#### [Problem statement]
Pull out every line below holding the word "spoon".

#### [Collected data]
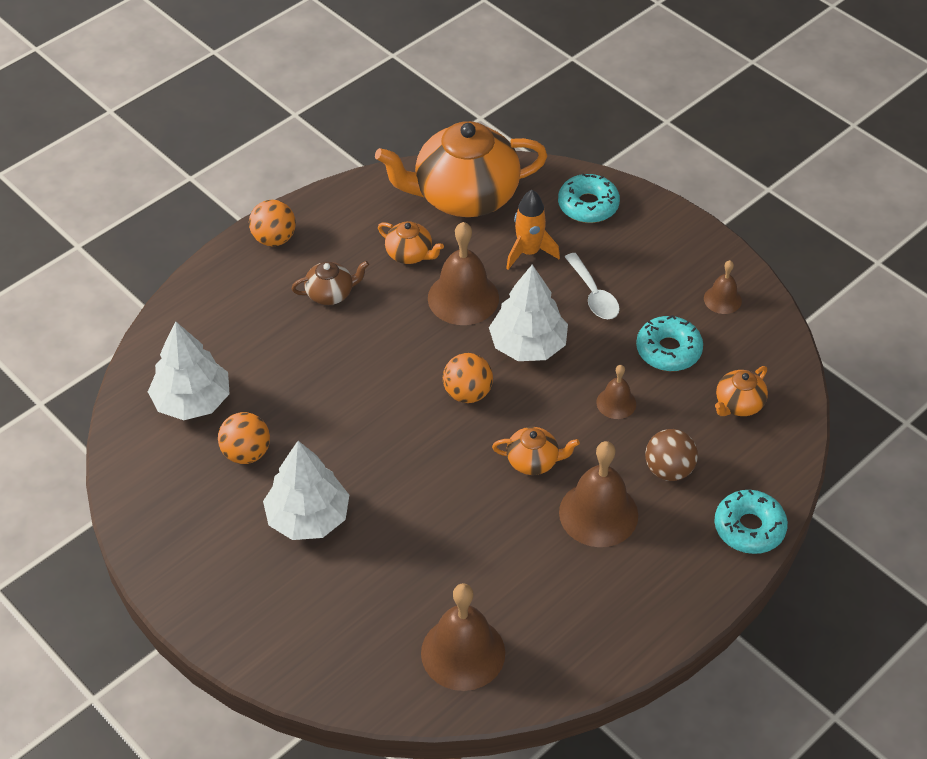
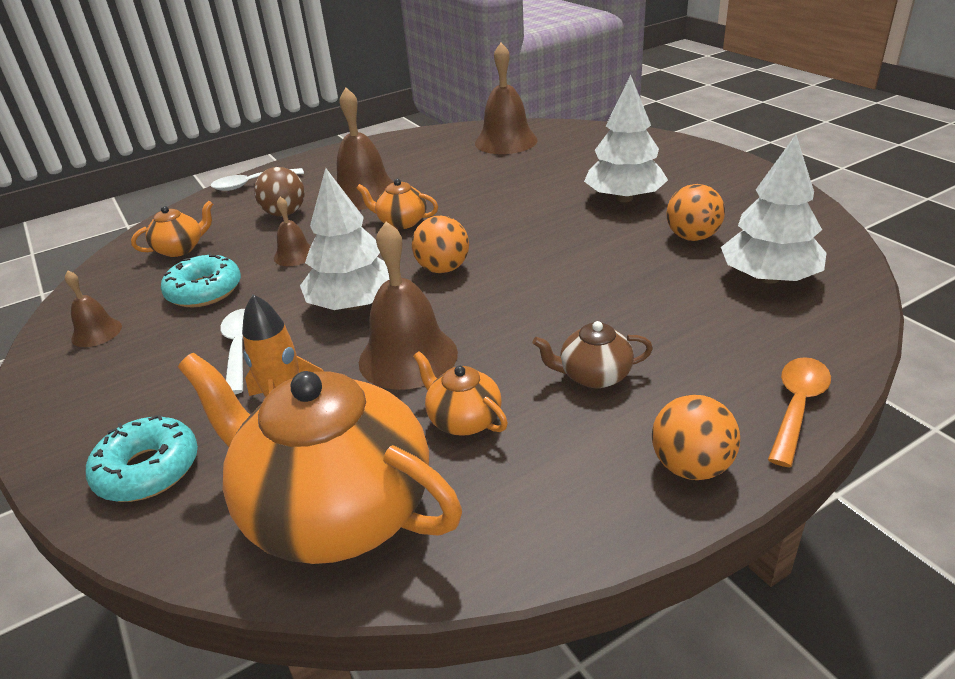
camera: 165 degrees left, 15 degrees down
(205, 282) = (797, 406): none -> orange spoon
(464, 196) = (336, 510): orange teapot -> orange teapot turned 150 degrees counterclockwise
(749, 528) = (252, 184): turquoise donut -> white spoon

#### [Task output]
(205, 282) = (797, 406): none -> orange spoon
(749, 528) = (252, 184): turquoise donut -> white spoon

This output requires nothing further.